Object count change data:
[Start of section]

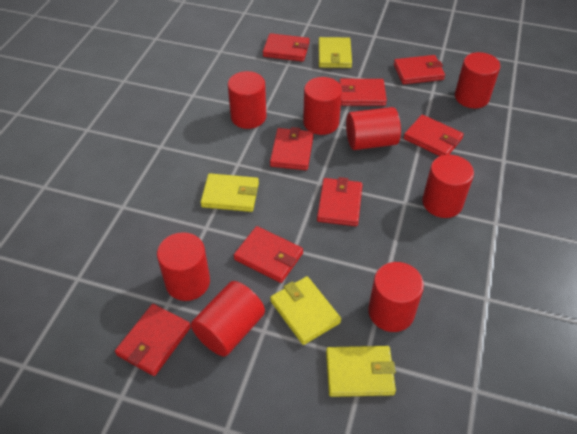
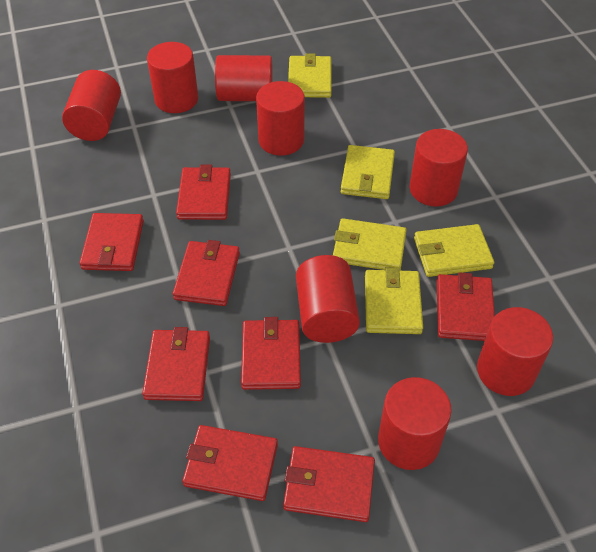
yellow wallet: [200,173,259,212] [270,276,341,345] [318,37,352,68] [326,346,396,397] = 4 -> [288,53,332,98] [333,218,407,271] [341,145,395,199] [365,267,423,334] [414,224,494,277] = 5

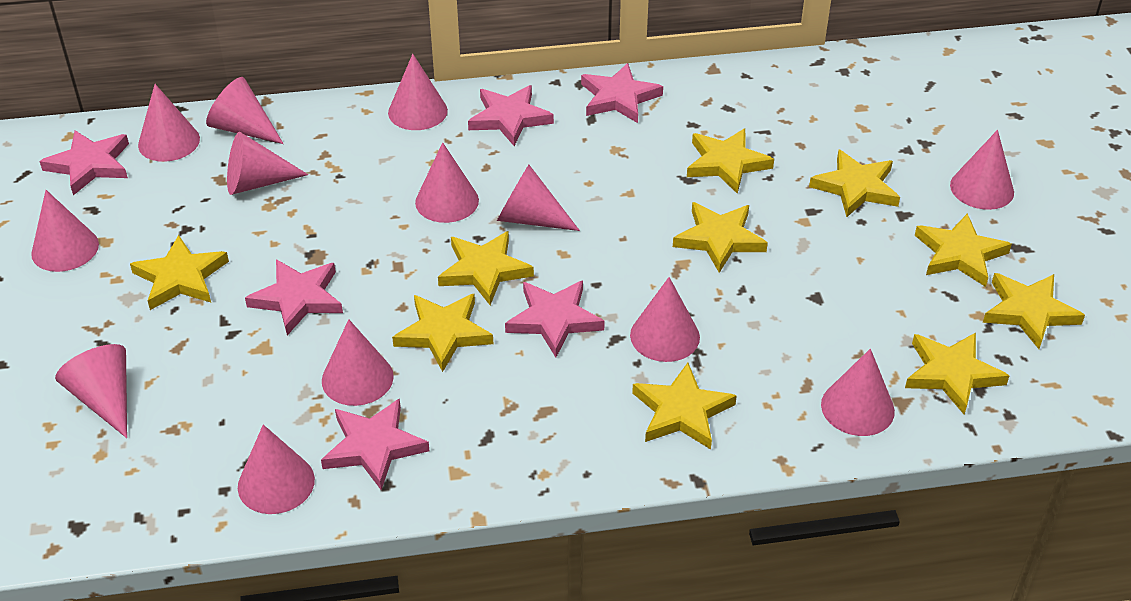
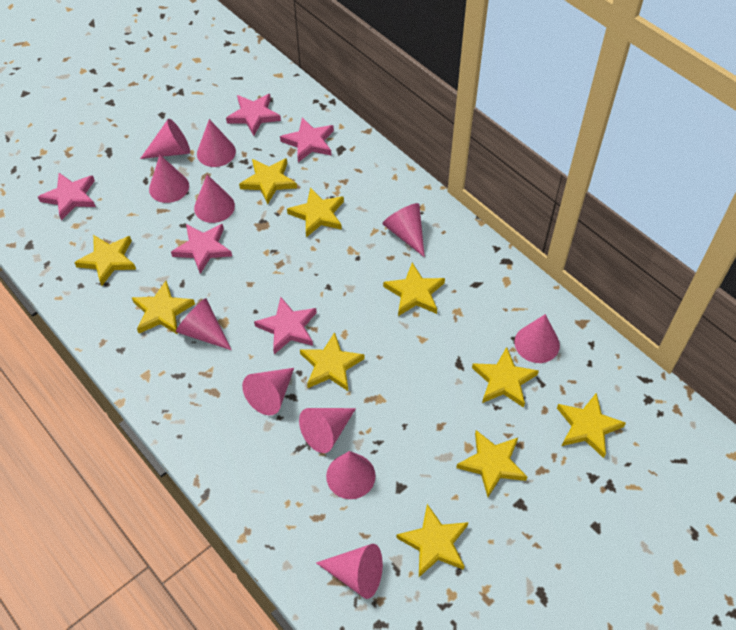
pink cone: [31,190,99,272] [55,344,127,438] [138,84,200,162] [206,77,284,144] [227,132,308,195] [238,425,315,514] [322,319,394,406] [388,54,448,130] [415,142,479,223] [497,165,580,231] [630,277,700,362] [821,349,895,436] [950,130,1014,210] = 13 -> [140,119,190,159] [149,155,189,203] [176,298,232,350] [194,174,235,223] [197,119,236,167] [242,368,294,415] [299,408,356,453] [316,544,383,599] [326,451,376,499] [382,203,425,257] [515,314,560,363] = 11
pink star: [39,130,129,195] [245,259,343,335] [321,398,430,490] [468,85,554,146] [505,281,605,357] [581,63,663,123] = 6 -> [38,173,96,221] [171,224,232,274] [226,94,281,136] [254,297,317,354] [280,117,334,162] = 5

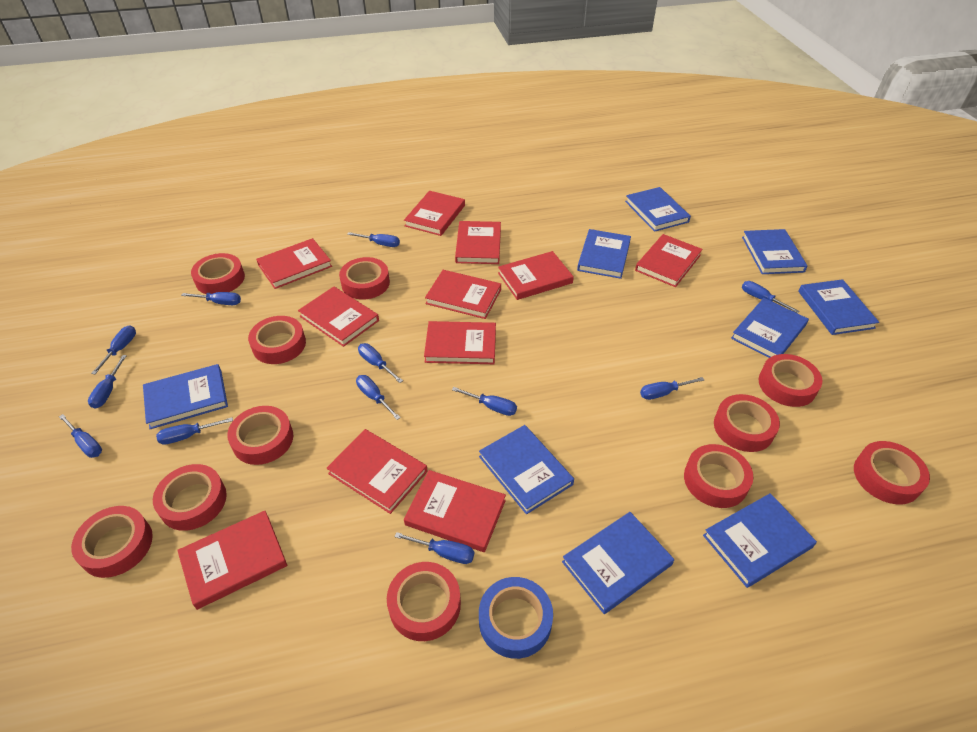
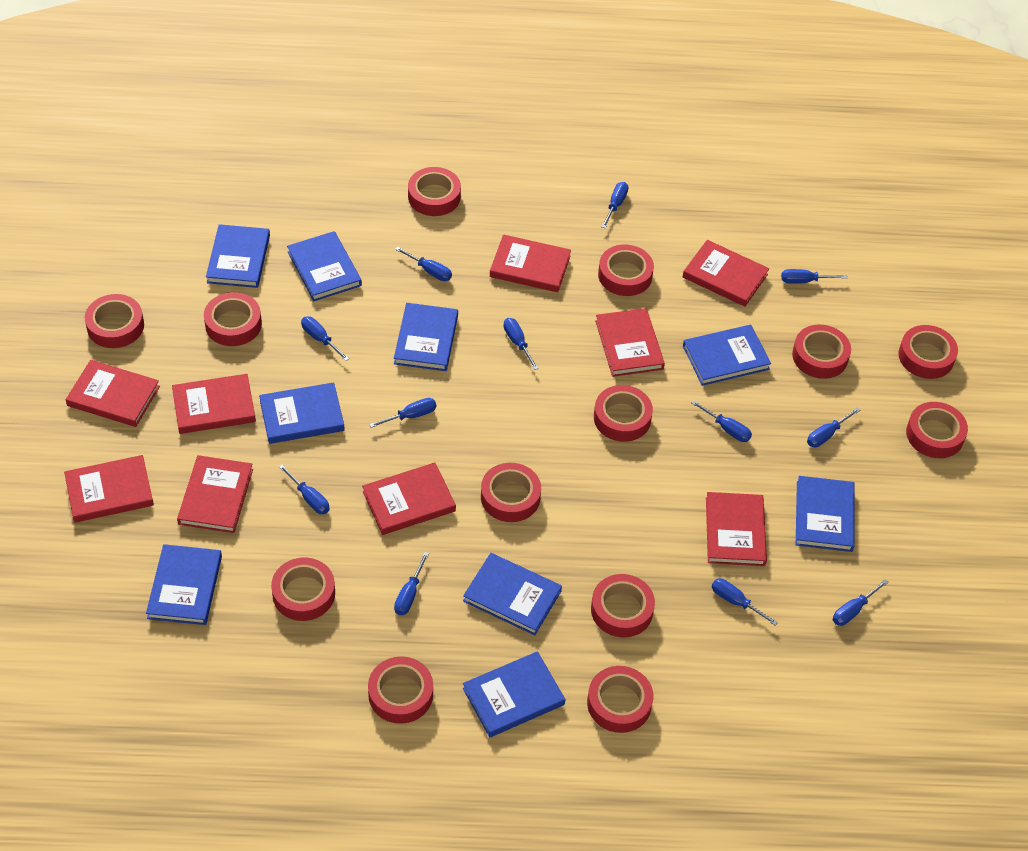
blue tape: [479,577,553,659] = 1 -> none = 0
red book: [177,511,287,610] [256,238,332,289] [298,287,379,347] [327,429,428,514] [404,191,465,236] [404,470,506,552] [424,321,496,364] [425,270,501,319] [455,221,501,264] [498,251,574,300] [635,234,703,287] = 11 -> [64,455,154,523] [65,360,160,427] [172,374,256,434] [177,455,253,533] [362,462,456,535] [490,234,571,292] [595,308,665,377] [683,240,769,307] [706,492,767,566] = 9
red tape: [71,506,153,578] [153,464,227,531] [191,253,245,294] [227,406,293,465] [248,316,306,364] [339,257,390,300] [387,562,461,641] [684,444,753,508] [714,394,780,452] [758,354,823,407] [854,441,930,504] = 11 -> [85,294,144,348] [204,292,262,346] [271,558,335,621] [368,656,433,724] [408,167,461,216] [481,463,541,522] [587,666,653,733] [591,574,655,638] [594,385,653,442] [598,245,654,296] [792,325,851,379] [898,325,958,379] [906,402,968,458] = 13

[End of section]

TASK DESCRIPTION:
How many of the lines above contain the word "pink"? Only the number should be given.

EXERCISE SOLUTION:
2